§ **Aim of the task**
Nothing in the entries may change when you repeat them, and no images may appear.

§ **Records shown**
━━━━━━━━━━━━━━━━
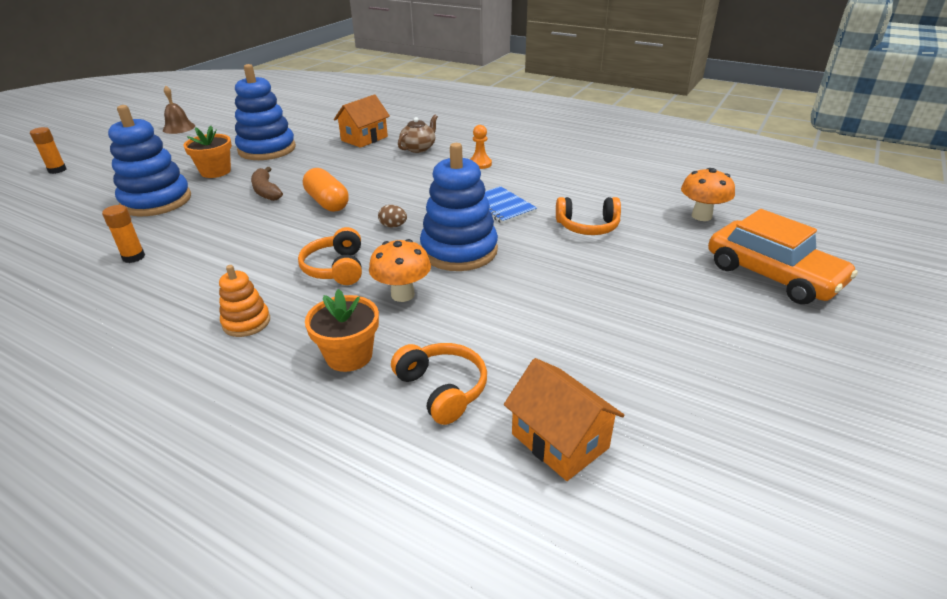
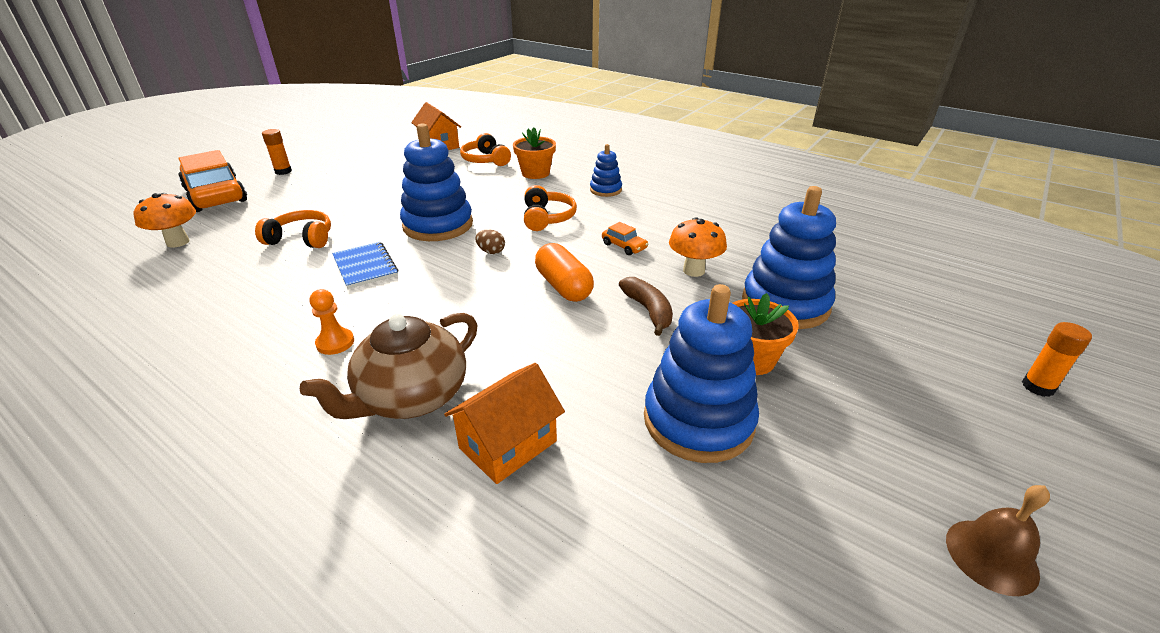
camera: 175 degrees left, 0 degrees up
(134, 257) = (735, 237): orange glue stick -> orange glue stick (283, 171)
(246, 322) = (605, 190): orange stacking toy -> blue stacking toy
(260, 239) = (624, 246): none -> orange car
(402, 294) = (496, 198): orange mushroom -> orange mushroom (693, 270)
(418, 148) = (411, 397): brown teapot -> brown teapot, size x1.67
━━━━━━━━━━━━━━━━
§ **Output**
camera: 175 degrees left, 0 degrees up
(134, 257) = (735, 237): orange glue stick -> orange glue stick (283, 171)
(246, 322) = (605, 190): orange stacking toy -> blue stacking toy
(260, 239) = (624, 246): none -> orange car
(402, 294) = (496, 198): orange mushroom -> orange mushroom (693, 270)
(418, 148) = (411, 397): brown teapot -> brown teapot, size x1.67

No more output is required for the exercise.